EXERCISE. Gather every line in the items below that contains the string "kern", treating uppercase and lowercase as different.

[BEGIN RECORDS SHOWN]

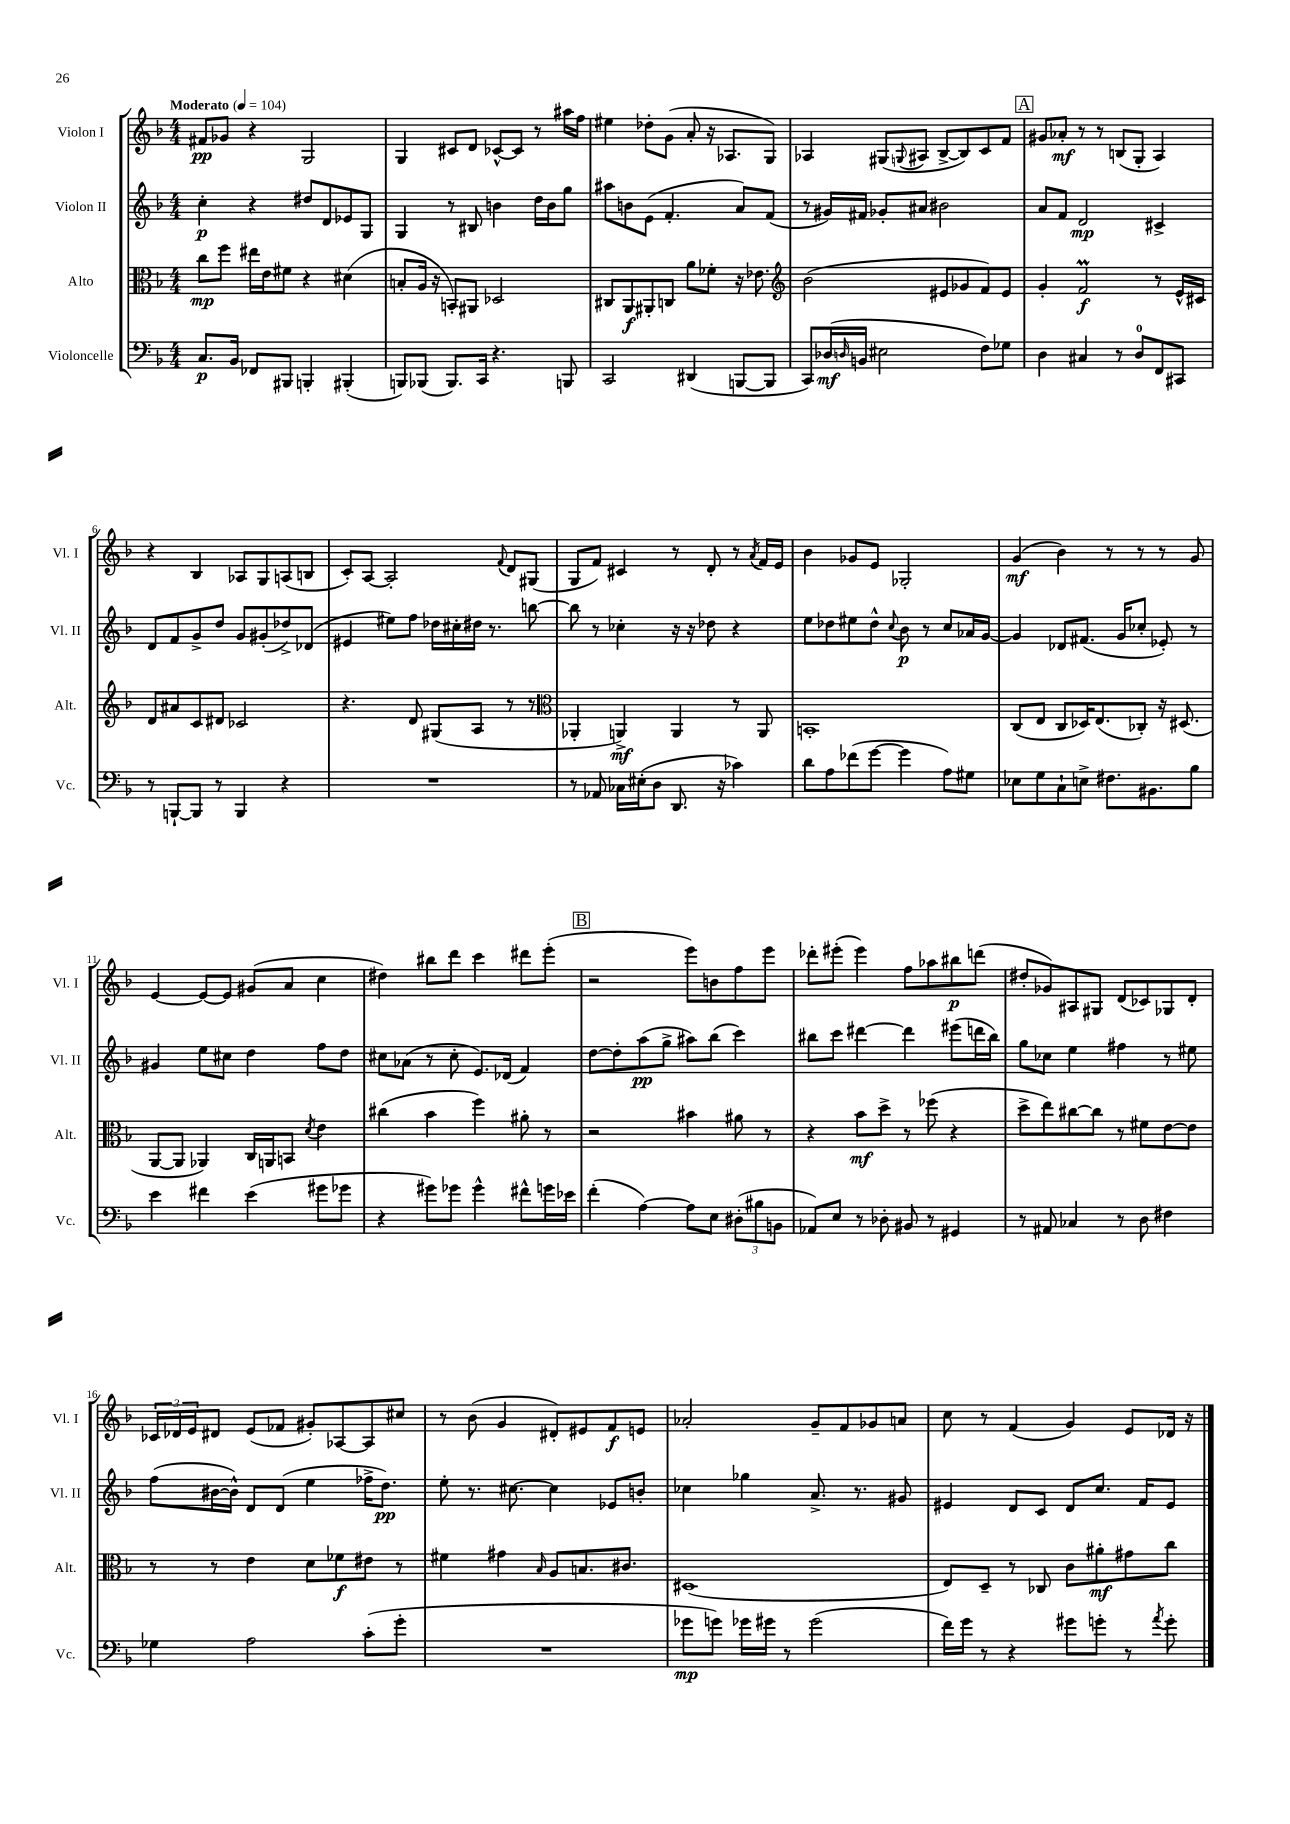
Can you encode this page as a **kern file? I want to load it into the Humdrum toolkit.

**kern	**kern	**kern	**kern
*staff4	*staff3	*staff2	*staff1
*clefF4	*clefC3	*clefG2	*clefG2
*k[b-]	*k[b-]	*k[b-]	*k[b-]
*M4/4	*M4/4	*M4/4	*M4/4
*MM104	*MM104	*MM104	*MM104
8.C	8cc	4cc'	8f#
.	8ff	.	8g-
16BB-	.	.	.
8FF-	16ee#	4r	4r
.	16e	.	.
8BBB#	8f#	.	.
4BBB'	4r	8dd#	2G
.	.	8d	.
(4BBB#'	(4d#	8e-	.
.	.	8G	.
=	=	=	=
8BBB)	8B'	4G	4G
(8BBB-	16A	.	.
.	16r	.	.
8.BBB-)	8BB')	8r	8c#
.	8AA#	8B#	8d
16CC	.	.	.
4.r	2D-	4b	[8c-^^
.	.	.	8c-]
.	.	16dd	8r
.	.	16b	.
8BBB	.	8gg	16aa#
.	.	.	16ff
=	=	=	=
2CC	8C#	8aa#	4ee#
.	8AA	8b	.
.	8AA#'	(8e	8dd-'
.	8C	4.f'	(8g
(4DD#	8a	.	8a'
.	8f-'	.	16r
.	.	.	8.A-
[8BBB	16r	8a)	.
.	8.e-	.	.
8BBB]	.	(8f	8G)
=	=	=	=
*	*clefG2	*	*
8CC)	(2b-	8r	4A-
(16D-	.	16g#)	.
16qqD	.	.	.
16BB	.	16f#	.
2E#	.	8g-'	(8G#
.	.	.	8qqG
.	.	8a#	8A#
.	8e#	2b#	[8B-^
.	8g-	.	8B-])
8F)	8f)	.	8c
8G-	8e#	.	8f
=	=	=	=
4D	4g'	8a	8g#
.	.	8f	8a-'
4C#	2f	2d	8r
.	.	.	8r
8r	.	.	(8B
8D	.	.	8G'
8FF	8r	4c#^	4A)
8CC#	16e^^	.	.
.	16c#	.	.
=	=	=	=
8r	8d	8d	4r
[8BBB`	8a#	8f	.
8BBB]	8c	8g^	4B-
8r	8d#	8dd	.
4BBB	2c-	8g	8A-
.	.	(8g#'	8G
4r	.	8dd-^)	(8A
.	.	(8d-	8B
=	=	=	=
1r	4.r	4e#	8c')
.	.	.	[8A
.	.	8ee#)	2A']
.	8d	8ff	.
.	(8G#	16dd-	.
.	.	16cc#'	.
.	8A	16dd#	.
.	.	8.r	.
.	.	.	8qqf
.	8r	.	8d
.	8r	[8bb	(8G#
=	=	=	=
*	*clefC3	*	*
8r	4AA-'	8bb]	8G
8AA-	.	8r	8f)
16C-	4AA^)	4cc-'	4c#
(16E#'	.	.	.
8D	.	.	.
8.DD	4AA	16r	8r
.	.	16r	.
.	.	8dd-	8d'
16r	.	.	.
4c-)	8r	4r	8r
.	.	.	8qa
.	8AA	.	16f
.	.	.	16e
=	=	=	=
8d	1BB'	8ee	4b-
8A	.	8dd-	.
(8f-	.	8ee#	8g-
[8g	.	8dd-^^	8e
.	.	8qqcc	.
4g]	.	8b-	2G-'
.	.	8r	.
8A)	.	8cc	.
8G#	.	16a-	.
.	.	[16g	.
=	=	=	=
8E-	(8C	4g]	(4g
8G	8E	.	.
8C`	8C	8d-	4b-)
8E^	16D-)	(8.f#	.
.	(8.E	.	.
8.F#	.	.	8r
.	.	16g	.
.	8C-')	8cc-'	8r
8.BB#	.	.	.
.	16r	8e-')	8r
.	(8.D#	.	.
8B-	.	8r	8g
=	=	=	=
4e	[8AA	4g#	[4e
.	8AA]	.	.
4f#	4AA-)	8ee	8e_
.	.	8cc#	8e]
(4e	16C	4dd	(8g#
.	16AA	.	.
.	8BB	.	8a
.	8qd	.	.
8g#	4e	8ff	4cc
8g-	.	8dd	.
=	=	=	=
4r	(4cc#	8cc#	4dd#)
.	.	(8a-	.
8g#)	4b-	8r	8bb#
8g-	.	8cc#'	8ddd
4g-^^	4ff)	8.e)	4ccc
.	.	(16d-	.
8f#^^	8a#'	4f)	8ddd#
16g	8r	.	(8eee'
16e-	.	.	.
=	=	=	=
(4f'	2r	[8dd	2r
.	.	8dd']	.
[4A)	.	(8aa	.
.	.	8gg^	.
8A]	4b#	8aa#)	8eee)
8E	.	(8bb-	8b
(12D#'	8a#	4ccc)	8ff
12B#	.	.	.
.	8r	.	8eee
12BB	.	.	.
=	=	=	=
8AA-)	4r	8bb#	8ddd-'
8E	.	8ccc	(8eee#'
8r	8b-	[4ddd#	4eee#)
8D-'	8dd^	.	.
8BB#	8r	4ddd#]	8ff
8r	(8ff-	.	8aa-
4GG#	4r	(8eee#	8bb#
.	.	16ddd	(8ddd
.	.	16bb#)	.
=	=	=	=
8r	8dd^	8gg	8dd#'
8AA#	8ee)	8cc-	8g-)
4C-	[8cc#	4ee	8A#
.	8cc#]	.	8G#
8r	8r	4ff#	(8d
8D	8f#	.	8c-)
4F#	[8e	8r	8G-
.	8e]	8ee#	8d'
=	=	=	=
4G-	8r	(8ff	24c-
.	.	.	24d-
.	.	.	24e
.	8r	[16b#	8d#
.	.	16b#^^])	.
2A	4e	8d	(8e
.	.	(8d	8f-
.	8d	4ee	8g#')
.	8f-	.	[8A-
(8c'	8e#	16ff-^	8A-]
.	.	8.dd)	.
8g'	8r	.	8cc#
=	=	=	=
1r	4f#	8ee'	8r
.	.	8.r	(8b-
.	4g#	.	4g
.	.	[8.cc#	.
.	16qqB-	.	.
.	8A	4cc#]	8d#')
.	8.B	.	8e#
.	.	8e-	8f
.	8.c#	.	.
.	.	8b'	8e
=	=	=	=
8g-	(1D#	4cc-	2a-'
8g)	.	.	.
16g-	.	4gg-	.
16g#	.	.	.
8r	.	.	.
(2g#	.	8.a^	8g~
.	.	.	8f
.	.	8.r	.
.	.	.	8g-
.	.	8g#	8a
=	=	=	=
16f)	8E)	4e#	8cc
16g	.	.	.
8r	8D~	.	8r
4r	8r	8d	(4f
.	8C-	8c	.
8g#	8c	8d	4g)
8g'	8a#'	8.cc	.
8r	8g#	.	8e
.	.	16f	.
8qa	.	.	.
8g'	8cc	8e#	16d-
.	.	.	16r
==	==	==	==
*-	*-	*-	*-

[END RECORDS SHOWN]

COMPLETED TASK.
Can you encode this page as a **kern file? I want to load it into the Humdrum toolkit.
**kern	**kern	**kern	**kern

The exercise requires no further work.